**About this exercise:** Look through the material below and give the number of lines where the string "turquoise" occurs, with nothing added.

**Dataset excerpts:**
*** Block opens ***

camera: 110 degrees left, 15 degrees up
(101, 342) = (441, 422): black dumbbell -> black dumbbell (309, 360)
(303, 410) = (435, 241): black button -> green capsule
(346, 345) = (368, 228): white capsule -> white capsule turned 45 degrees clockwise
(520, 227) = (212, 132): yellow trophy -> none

*** Block closes ***
*** Block opens ***

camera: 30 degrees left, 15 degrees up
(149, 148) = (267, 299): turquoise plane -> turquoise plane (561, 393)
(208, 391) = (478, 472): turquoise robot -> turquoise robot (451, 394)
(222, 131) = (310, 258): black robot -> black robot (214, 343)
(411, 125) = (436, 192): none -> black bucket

*** Block closes ***
*** Block opens ***

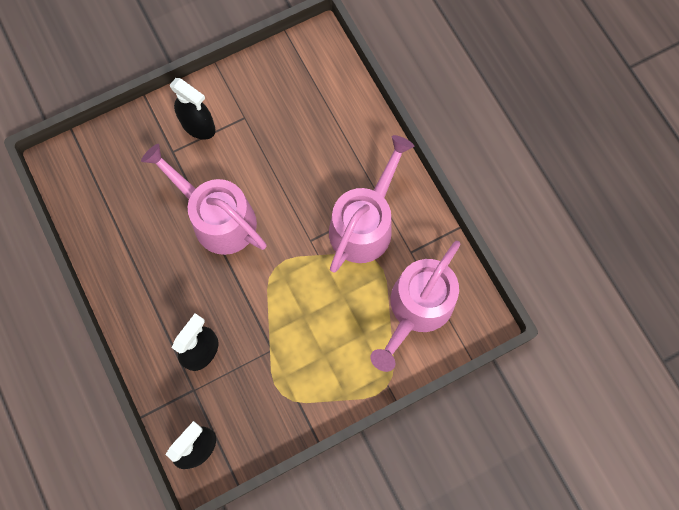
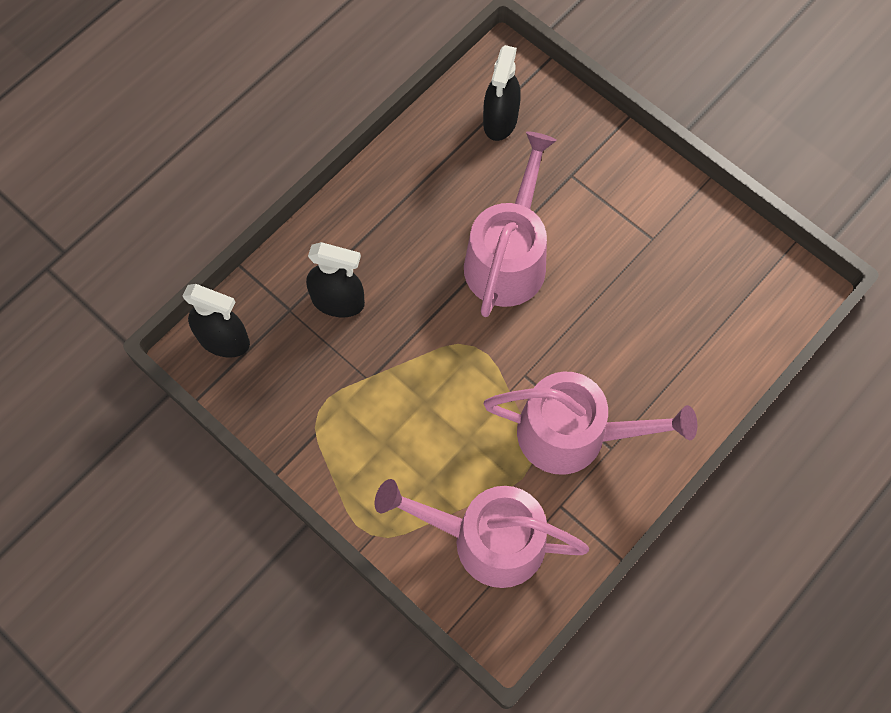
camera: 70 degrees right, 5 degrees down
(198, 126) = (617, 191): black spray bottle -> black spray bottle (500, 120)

*** Block closes ***

**Expected answer:** 2